*WHAT TO DO*:
Check each line of the data below for the word "right". How many lines have it? Answer with the number alone.

==================================================

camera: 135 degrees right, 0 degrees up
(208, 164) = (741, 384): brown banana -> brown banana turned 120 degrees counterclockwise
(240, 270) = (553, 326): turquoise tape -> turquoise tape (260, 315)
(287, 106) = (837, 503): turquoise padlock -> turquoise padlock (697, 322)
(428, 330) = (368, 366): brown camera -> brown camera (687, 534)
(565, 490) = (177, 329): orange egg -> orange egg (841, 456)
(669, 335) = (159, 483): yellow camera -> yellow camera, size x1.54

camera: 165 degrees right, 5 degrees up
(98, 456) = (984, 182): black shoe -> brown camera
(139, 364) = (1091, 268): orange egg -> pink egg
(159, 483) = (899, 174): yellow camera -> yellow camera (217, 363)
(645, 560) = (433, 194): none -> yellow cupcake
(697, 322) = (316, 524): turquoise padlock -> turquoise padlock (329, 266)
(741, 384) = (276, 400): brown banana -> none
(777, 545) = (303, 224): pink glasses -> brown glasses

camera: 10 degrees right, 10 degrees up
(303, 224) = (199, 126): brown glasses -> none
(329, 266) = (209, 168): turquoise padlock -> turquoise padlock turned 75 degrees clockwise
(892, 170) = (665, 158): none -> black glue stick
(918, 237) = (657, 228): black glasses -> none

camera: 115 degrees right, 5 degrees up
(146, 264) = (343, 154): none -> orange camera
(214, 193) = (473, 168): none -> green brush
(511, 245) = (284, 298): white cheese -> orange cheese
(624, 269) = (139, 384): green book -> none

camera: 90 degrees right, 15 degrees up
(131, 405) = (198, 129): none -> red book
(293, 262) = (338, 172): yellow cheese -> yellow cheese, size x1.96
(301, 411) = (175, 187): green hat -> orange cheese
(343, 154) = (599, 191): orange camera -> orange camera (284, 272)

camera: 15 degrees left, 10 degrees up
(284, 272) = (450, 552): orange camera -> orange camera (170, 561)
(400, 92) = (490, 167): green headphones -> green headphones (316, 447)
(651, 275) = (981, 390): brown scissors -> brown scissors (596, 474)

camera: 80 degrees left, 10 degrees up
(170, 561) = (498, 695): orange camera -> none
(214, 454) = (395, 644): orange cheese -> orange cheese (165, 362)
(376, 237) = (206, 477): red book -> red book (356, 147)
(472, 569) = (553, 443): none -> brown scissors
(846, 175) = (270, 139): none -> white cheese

==================================================

*REPLY TO THE TASK*:
5